Itemized modification records:
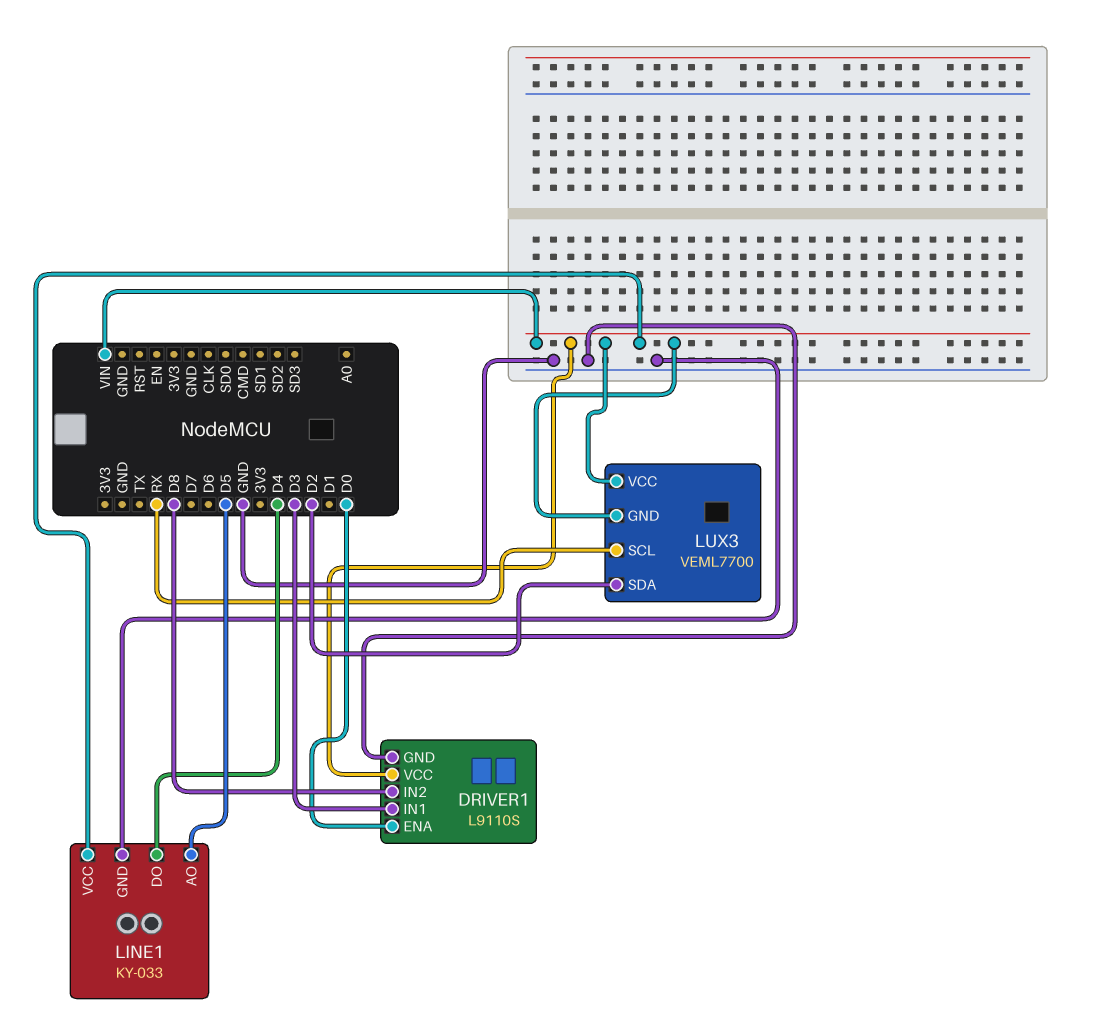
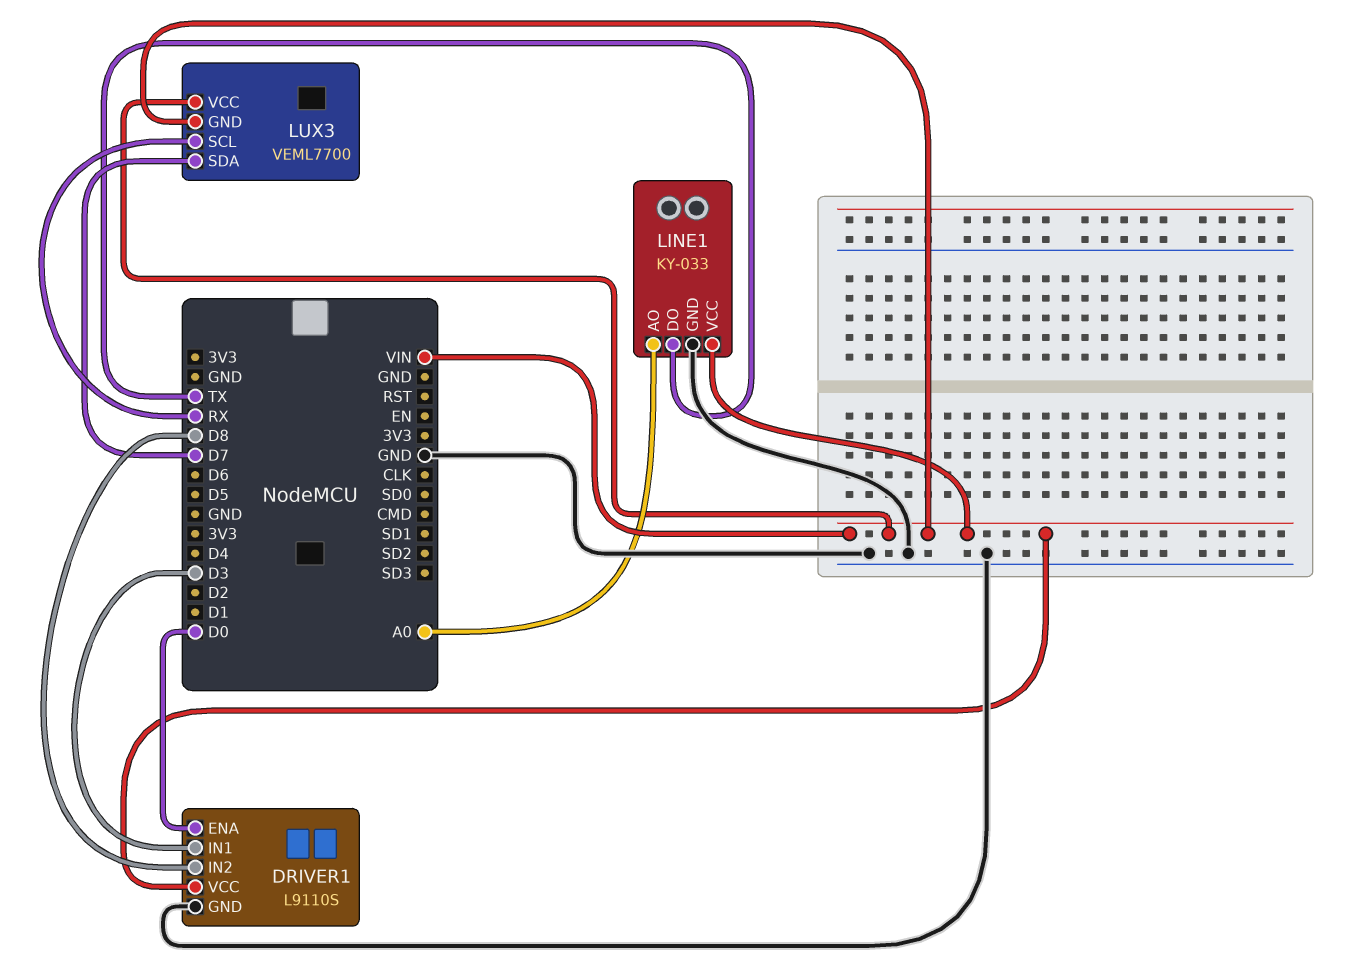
LINE1 pin AO: D5 -> A0
LINE1 pin DO: D4 -> TX
LUX3 pin SDA: D2 -> D7

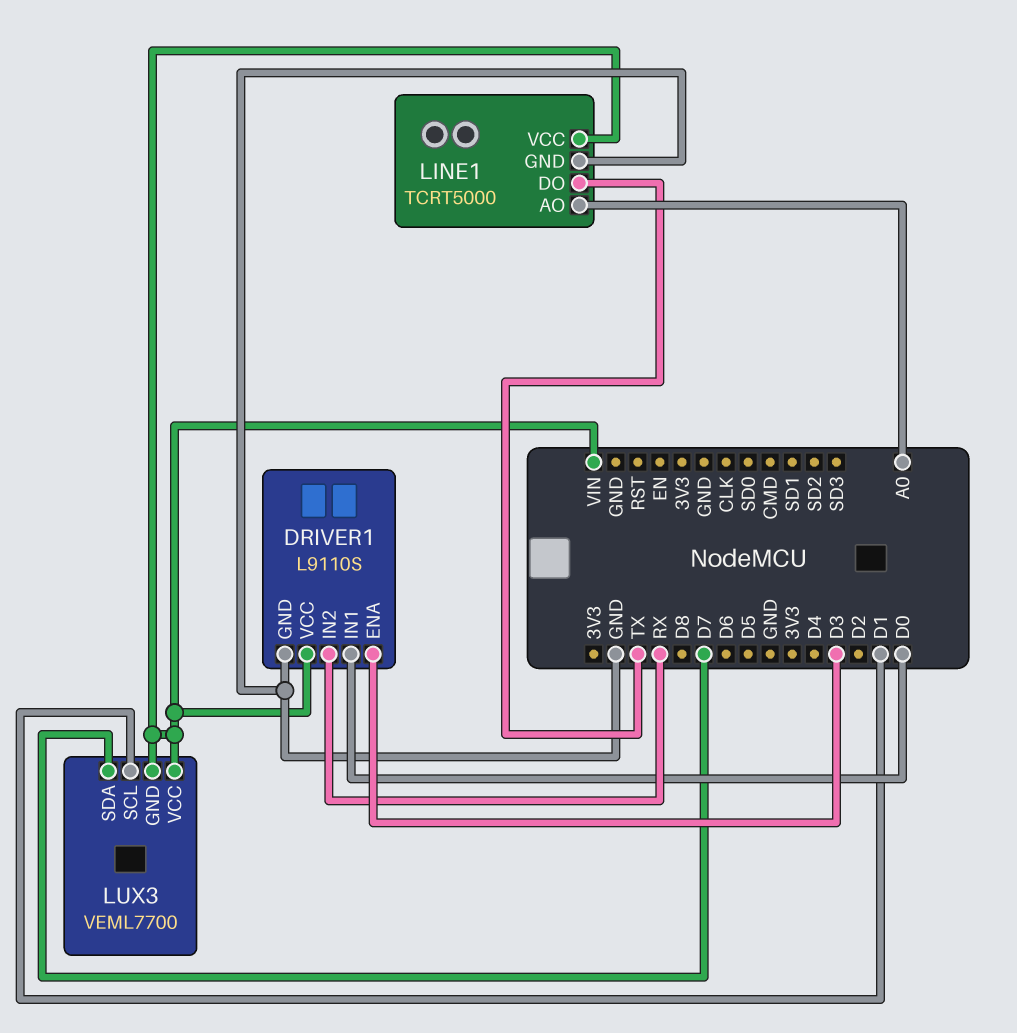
DRIVER1 pin ENA: D0 -> D3
DRIVER1 pin IN1: D3 -> D0
DRIVER1 pin IN2: D8 -> RX
LINE1: KY-033 -> TCRT5000
LUX3 pin SCL: RX -> D1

Task objective:
None of the lines before the one containing "DRIVER1 pin IN2: D8 -> RX" belong in the answer; reproduce that line and all later lines of the records exactly.

Task answer:
DRIVER1 pin IN2: D8 -> RX
LINE1: KY-033 -> TCRT5000
LUX3 pin SCL: RX -> D1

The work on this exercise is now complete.